▶ Task
Can you rewrite the entries as a JSON list of strings, one string per line and blank lines omitted, starting at the first entry and ending at the line that contains "Nice: 02:23 -> 23:50", with both of those lines included?

▶ Dataset excerpts
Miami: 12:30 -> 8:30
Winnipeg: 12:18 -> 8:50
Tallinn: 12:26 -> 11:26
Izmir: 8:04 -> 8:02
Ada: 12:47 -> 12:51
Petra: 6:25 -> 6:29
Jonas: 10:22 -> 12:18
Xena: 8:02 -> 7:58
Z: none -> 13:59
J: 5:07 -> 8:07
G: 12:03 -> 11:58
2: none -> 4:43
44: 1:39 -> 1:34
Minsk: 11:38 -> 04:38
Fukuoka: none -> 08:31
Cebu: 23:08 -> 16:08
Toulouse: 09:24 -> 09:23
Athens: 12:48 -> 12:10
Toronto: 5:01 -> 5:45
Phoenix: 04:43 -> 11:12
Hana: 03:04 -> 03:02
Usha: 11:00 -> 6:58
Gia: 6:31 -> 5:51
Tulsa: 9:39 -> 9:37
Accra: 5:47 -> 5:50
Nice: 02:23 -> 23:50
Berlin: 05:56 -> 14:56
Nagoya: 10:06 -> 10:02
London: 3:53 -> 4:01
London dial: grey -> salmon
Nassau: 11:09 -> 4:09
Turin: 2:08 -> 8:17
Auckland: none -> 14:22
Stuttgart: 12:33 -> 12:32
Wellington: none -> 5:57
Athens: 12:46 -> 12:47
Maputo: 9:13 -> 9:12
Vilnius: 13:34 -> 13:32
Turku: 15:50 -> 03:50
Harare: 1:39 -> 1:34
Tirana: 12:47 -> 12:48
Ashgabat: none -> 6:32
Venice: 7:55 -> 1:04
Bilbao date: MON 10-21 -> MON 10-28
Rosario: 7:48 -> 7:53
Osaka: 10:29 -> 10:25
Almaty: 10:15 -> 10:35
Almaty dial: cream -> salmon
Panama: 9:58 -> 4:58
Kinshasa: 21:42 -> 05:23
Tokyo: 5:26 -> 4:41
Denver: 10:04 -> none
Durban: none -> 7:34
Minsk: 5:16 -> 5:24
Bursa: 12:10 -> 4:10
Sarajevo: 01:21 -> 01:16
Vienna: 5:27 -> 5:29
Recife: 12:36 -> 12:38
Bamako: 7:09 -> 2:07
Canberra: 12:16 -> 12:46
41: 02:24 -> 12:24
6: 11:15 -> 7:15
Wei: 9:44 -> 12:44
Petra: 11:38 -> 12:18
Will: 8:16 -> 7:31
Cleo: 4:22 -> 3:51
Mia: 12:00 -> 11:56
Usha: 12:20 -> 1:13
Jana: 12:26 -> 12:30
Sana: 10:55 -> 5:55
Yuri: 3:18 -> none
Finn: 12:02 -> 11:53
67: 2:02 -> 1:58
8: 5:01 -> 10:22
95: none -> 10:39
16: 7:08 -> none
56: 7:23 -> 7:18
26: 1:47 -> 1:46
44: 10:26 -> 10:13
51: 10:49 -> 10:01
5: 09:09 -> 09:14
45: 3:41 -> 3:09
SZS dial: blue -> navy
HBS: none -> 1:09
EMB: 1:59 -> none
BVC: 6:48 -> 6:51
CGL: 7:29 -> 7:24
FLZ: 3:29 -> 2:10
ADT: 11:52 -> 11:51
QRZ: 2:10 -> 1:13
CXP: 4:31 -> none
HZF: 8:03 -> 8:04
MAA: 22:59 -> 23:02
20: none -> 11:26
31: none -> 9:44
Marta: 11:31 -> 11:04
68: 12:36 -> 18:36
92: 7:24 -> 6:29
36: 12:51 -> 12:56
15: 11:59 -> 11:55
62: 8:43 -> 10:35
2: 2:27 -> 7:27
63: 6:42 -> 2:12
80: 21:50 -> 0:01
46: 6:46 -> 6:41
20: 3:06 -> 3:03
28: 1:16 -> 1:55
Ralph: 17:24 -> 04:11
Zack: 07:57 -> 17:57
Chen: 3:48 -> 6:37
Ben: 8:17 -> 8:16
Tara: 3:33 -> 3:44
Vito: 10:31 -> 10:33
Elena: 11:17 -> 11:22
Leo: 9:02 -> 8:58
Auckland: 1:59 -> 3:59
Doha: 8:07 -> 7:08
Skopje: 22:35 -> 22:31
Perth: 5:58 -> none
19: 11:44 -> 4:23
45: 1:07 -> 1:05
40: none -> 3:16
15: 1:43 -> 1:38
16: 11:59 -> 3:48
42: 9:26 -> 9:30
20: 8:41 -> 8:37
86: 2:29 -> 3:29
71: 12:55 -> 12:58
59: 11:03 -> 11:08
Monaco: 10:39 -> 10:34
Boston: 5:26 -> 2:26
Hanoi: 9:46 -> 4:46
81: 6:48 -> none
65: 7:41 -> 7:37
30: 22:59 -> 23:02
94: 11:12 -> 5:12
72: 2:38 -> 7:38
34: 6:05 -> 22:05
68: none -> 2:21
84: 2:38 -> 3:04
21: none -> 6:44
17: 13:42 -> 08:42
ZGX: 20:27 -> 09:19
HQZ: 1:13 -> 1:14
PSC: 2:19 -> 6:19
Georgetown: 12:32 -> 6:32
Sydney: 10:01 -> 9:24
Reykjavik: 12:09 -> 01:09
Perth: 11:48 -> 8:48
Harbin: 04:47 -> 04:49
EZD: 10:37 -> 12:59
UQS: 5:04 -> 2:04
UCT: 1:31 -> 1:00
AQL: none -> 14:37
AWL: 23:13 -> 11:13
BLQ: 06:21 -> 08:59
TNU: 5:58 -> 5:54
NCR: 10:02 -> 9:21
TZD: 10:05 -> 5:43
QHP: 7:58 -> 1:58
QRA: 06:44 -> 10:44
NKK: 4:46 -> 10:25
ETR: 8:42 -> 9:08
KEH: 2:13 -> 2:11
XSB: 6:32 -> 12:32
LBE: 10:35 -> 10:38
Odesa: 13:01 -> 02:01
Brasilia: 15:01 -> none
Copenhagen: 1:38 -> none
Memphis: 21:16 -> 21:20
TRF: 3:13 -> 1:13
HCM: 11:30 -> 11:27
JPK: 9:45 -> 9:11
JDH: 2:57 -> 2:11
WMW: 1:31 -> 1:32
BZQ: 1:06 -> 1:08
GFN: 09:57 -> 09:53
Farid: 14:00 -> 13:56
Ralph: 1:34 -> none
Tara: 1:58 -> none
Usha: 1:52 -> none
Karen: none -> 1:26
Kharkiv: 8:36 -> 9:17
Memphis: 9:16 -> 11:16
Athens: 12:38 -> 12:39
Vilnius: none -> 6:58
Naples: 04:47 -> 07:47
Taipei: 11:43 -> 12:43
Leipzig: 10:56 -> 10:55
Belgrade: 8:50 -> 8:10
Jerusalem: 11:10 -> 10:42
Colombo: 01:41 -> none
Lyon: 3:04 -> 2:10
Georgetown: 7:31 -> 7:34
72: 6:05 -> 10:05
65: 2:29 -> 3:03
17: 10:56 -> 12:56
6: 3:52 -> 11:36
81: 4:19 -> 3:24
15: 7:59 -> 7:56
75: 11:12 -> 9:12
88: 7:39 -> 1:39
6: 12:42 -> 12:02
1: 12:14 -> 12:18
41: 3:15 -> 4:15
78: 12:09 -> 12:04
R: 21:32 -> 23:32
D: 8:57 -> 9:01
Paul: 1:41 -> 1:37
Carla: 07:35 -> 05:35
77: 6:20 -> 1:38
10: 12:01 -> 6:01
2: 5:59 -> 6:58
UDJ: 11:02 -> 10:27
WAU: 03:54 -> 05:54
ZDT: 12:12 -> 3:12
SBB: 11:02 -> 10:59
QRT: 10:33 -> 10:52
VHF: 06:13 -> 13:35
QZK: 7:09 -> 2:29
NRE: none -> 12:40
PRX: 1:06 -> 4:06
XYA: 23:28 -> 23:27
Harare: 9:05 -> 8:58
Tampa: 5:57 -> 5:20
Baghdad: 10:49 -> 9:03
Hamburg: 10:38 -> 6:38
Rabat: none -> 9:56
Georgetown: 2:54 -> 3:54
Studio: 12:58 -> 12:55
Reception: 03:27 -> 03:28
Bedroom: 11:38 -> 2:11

▶ Answer for the task
[
  "Miami: 12:30 -> 8:30",
  "Winnipeg: 12:18 -> 8:50",
  "Tallinn: 12:26 -> 11:26",
  "Izmir: 8:04 -> 8:02",
  "Ada: 12:47 -> 12:51",
  "Petra: 6:25 -> 6:29",
  "Jonas: 10:22 -> 12:18",
  "Xena: 8:02 -> 7:58",
  "Z: none -> 13:59",
  "J: 5:07 -> 8:07",
  "G: 12:03 -> 11:58",
  "2: none -> 4:43",
  "44: 1:39 -> 1:34",
  "Minsk: 11:38 -> 04:38",
  "Fukuoka: none -> 08:31",
  "Cebu: 23:08 -> 16:08",
  "Toulouse: 09:24 -> 09:23",
  "Athens: 12:48 -> 12:10",
  "Toronto: 5:01 -> 5:45",
  "Phoenix: 04:43 -> 11:12",
  "Hana: 03:04 -> 03:02",
  "Usha: 11:00 -> 6:58",
  "Gia: 6:31 -> 5:51",
  "Tulsa: 9:39 -> 9:37",
  "Accra: 5:47 -> 5:50",
  "Nice: 02:23 -> 23:50"
]